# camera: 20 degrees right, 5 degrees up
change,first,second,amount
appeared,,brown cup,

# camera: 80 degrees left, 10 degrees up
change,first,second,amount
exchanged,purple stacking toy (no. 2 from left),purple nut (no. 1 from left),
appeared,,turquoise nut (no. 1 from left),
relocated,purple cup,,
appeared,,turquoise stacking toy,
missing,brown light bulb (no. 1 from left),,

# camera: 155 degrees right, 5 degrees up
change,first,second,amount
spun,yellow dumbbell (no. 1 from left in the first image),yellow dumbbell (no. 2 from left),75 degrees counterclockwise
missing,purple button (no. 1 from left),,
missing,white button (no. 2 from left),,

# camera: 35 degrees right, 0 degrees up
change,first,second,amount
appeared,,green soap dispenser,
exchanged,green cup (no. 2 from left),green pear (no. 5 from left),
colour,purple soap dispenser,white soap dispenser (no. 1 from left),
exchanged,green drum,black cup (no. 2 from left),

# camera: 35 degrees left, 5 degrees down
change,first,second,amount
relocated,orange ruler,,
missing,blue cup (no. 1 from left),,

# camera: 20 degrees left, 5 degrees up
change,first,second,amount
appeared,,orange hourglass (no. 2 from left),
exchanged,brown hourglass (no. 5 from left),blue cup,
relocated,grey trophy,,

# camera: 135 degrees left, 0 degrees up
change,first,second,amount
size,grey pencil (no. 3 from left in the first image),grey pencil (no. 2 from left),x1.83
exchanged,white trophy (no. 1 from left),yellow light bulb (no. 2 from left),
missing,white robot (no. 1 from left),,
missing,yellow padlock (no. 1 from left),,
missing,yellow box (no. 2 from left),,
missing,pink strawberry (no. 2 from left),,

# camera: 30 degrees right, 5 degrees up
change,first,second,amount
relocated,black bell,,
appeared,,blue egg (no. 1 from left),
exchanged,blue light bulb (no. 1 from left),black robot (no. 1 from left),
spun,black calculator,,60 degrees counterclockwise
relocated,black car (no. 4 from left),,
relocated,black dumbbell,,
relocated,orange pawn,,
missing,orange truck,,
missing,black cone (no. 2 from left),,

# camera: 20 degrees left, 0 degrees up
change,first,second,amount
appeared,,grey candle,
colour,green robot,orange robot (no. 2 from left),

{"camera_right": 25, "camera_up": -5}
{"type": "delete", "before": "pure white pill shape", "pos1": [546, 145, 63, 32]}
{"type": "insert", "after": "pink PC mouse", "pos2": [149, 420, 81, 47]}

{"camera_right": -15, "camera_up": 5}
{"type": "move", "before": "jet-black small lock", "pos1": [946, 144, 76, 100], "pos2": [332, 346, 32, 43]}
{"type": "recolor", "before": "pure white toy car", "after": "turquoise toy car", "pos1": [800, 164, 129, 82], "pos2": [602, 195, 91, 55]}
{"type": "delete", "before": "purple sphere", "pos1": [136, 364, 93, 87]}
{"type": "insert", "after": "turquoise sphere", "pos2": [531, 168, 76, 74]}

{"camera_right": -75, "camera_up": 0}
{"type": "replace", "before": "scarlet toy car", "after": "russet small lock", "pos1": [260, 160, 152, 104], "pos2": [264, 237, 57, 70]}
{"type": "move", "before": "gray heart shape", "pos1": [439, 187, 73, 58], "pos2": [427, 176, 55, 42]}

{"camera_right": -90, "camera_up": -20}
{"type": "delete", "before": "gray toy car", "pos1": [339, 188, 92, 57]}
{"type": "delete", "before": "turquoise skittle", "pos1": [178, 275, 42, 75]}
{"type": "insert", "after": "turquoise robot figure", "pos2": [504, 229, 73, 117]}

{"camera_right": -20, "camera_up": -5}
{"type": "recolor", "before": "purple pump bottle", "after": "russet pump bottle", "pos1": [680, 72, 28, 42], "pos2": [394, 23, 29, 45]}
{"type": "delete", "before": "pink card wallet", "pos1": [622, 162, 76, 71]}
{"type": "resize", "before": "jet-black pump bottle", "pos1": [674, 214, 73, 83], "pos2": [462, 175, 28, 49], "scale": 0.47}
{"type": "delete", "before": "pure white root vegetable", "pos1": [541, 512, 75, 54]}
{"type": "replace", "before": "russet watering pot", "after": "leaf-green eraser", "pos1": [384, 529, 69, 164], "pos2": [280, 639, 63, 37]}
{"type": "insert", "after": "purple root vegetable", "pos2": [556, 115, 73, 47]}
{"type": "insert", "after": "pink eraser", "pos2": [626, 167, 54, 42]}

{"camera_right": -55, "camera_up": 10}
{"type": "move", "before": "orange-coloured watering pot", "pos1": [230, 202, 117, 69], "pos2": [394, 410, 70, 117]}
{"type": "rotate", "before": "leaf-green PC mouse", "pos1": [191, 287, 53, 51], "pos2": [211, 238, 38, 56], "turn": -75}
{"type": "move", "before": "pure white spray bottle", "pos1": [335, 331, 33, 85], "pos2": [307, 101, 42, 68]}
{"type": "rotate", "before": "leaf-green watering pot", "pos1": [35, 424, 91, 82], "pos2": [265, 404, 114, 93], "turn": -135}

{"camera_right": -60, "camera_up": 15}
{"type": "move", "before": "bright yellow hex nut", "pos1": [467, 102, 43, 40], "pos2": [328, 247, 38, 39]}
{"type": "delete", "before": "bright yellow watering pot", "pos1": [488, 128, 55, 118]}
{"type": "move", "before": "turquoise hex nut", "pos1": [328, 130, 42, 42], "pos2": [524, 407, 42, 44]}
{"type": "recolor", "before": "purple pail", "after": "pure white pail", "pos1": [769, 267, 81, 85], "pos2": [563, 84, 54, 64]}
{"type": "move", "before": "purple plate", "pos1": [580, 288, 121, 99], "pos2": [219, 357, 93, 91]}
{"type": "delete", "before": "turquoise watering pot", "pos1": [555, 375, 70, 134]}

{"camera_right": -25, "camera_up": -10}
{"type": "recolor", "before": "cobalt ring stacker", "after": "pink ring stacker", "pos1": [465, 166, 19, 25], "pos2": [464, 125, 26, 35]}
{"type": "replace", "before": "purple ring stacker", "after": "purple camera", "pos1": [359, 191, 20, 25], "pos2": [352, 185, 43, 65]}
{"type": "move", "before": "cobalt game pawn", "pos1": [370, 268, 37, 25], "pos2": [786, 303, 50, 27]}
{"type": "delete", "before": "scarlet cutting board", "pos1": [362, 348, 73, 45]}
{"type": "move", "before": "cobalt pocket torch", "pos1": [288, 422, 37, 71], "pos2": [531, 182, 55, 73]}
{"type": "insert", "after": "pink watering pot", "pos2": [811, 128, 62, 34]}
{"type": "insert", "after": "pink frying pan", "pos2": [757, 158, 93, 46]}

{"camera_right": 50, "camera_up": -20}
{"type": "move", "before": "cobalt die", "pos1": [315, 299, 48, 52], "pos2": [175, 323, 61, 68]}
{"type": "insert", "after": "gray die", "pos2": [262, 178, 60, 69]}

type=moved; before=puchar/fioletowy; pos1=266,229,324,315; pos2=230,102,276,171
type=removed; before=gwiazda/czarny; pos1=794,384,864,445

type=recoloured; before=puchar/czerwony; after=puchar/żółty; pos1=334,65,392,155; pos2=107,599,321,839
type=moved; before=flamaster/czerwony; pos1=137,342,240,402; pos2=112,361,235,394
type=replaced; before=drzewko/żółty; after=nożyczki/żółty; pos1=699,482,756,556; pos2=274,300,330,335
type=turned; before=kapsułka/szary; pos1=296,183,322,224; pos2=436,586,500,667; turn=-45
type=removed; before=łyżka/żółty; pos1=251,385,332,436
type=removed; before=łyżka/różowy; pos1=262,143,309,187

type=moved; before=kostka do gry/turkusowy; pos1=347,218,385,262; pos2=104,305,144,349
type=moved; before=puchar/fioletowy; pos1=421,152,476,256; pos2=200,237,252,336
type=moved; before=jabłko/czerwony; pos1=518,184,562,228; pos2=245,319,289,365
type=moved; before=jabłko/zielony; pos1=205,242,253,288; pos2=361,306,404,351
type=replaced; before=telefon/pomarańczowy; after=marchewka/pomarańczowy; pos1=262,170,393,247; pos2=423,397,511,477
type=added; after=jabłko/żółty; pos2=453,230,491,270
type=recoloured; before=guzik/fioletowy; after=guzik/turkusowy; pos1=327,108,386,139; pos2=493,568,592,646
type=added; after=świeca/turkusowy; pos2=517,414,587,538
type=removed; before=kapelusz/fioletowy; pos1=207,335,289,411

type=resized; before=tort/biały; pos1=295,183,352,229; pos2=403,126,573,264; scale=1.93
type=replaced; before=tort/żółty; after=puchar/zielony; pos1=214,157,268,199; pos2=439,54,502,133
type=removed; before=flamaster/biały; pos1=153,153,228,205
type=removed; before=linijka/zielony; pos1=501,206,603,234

=== WORK TO BE COMPLETED ===
Gather from the records above every line containing the string "pump".

=== SOLUTION FOR THIS EXERCISE ===
{"type": "recolor", "before": "purple pump bottle", "after": "russet pump bottle", "pos1": [680, 72, 28, 42], "pos2": [394, 23, 29, 45]}
{"type": "resize", "before": "jet-black pump bottle", "pos1": [674, 214, 73, 83], "pos2": [462, 175, 28, 49], "scale": 0.47}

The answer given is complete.